EXERCISE REQUIREMENTS:
A verbatim reproduction of the lines below, from the line containing "D1: schottky SS34" through the line containing "U14: XOR 74LS86", both ends included, is the whole required output.

DATASET EXTRACT:
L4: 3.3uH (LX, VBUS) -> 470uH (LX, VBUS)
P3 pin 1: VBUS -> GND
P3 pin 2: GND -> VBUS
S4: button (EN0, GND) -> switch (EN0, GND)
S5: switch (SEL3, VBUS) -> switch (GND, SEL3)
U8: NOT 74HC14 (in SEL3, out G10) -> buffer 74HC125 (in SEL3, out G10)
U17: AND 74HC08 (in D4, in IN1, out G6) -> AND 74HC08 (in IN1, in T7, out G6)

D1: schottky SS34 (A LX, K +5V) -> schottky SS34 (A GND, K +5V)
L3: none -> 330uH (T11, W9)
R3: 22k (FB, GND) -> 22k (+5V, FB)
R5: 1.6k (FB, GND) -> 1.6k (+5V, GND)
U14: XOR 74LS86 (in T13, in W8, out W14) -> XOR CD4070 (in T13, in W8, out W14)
---
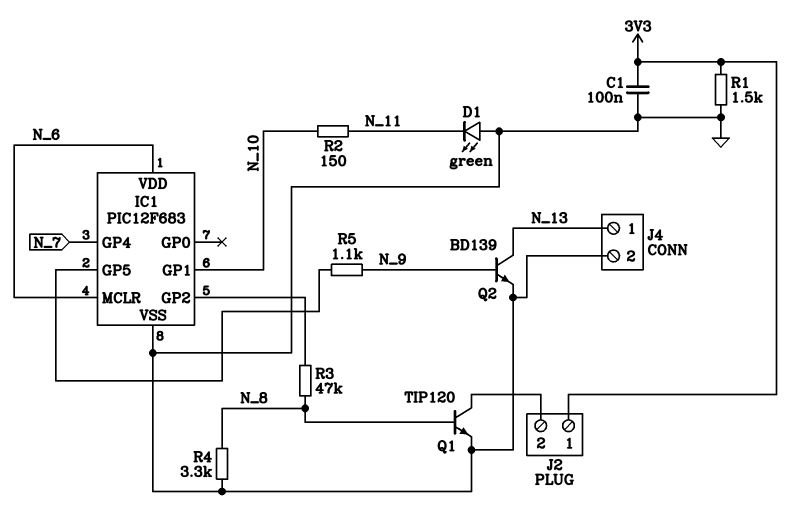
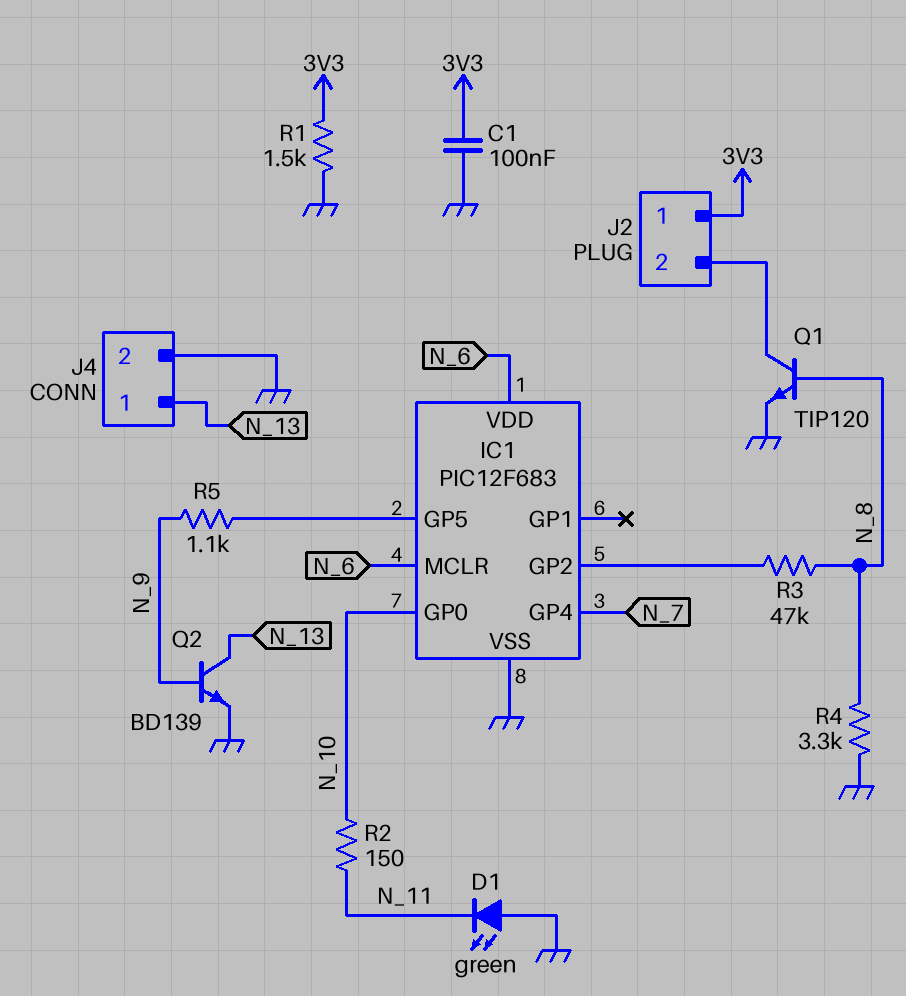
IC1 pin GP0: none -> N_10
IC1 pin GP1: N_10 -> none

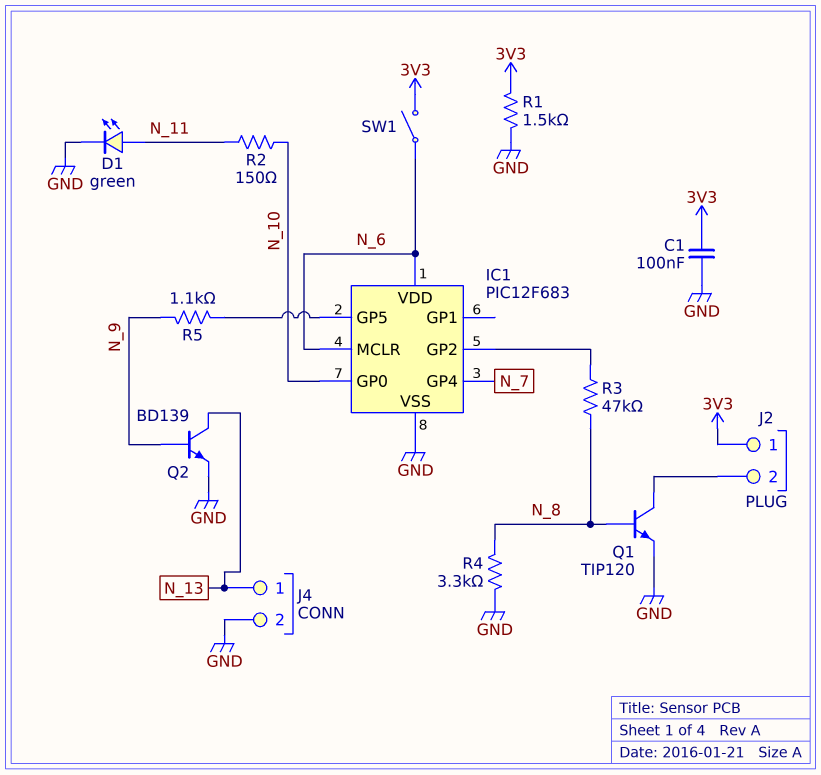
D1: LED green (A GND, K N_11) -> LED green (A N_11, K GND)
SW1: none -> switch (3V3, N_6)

WRITTEN ANSWER:
D1: schottky SS34 (A LX, K +5V) -> schottky SS34 (A GND, K +5V)
L3: none -> 330uH (T11, W9)
R3: 22k (FB, GND) -> 22k (+5V, FB)
R5: 1.6k (FB, GND) -> 1.6k (+5V, GND)
U14: XOR 74LS86 (in T13, in W8, out W14) -> XOR CD4070 (in T13, in W8, out W14)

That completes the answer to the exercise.